[Stored data]
------------------------------------------------

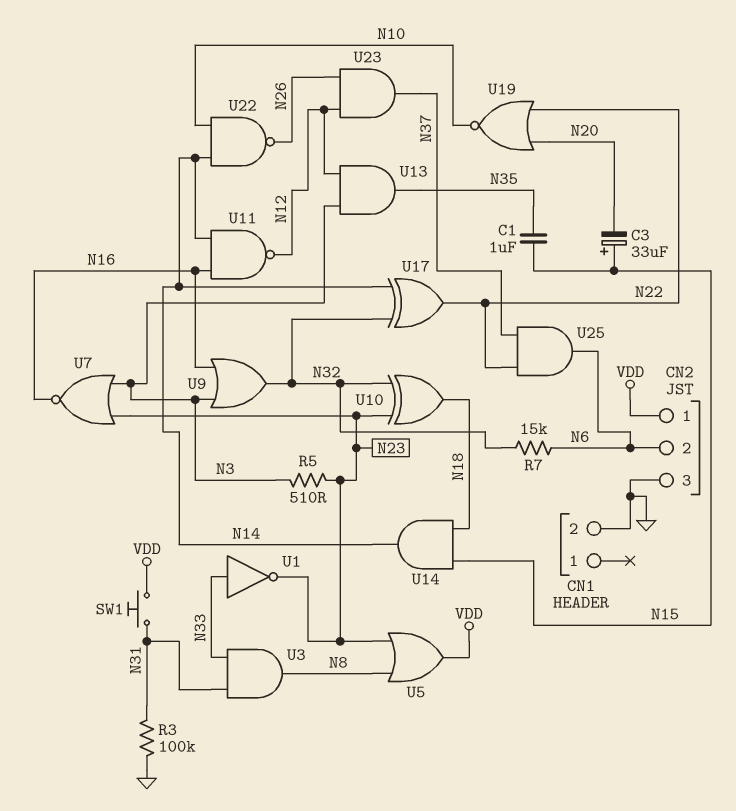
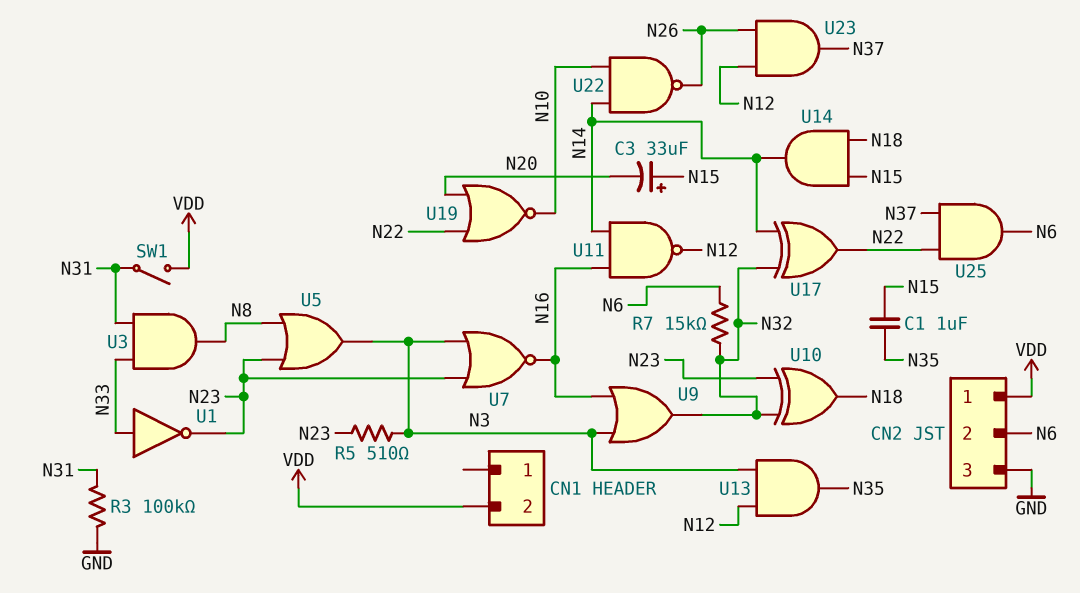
CN1 pin 2: GND -> VDD
SW1: button (N31, VDD) -> switch (N31, VDD)
U5: OR (in N8, in N23, out VDD) -> OR (in N8, in N23, out N3)

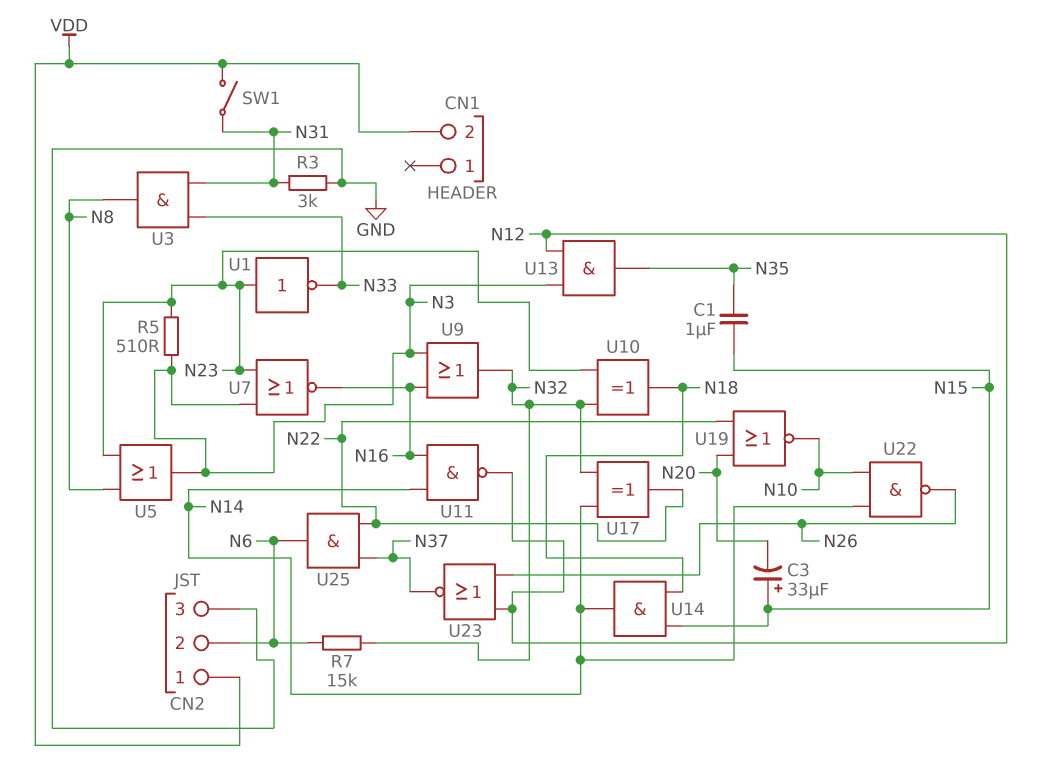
R3: 100k (GND, N31) -> 3k (GND, N31)
U1: NOT (in N33, out N23) -> NOT (in N23, out N33)
U23: AND (in N12, in N26, out N37) -> NOR (in N12, in N26, out N37)

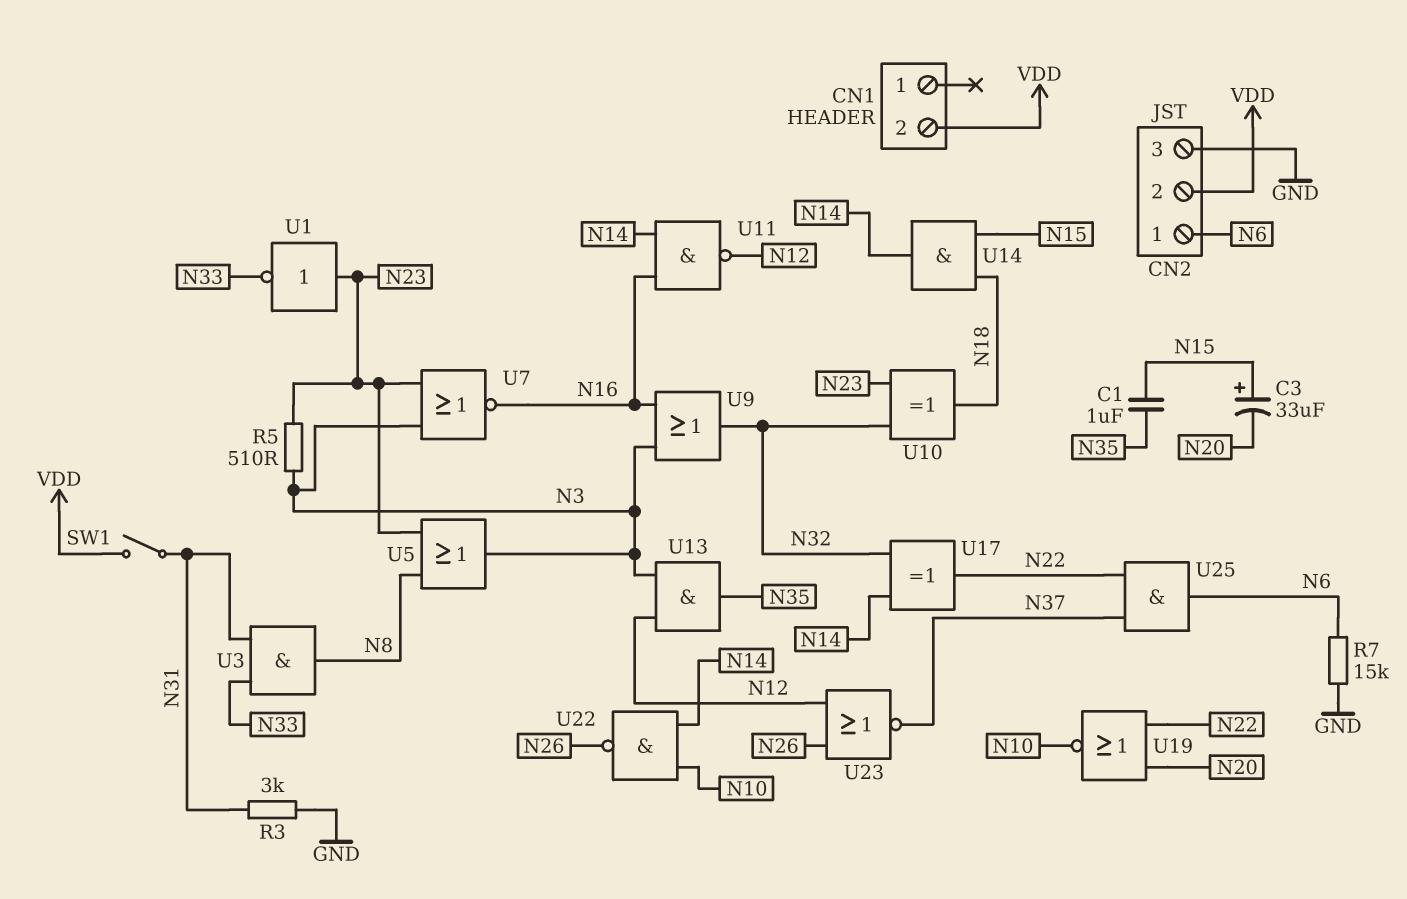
CN2 pin 1: VDD -> N6
CN2 pin 2: N6 -> VDD
R7: 15k (N6, N32) -> 15k (GND, N6)

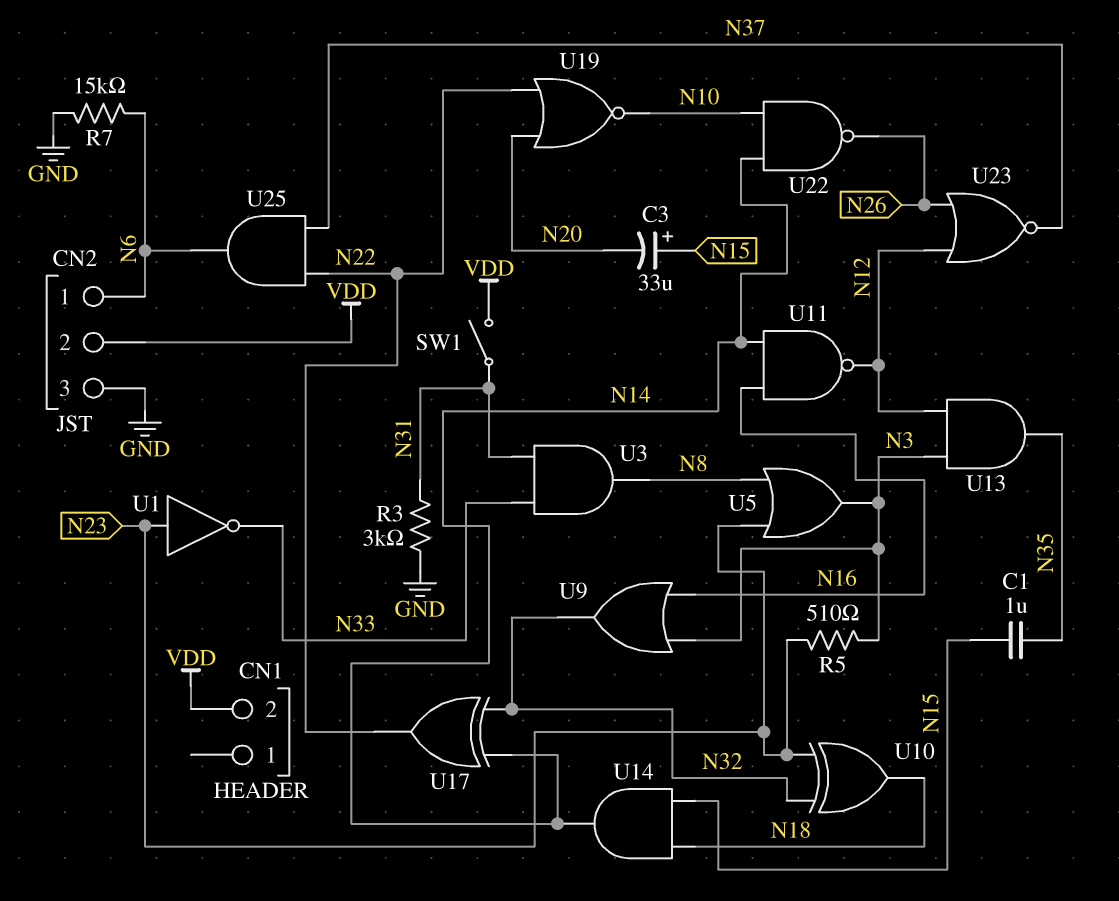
U7: NOR (in N3, in N23, out N16) -> none

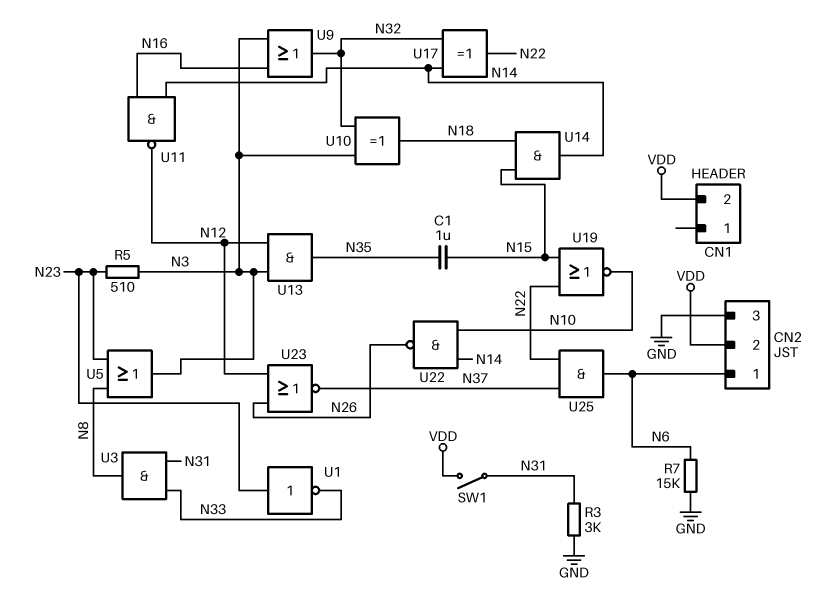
C3: 33uF (plus N15, minus N20) -> none
U10: XOR (in N23, in N32, out N18) -> XOR (in N3, in N32, out N18)
U19: NOR (in N20, in N22, out N10) -> NOR (in N15, in N22, out N10)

------------------------------------------------

| Work item |
Leaving every picture out, output the data exactly as it stands.

| Response for this exercise |
CN1 pin 2: GND -> VDD
SW1: button (N31, VDD) -> switch (N31, VDD)
U5: OR (in N8, in N23, out VDD) -> OR (in N8, in N23, out N3)

R3: 100k (GND, N31) -> 3k (GND, N31)
U1: NOT (in N33, out N23) -> NOT (in N23, out N33)
U23: AND (in N12, in N26, out N37) -> NOR (in N12, in N26, out N37)

CN2 pin 1: VDD -> N6
CN2 pin 2: N6 -> VDD
R7: 15k (N6, N32) -> 15k (GND, N6)

U7: NOR (in N3, in N23, out N16) -> none

C3: 33uF (plus N15, minus N20) -> none
U10: XOR (in N23, in N32, out N18) -> XOR (in N3, in N32, out N18)
U19: NOR (in N20, in N22, out N10) -> NOR (in N15, in N22, out N10)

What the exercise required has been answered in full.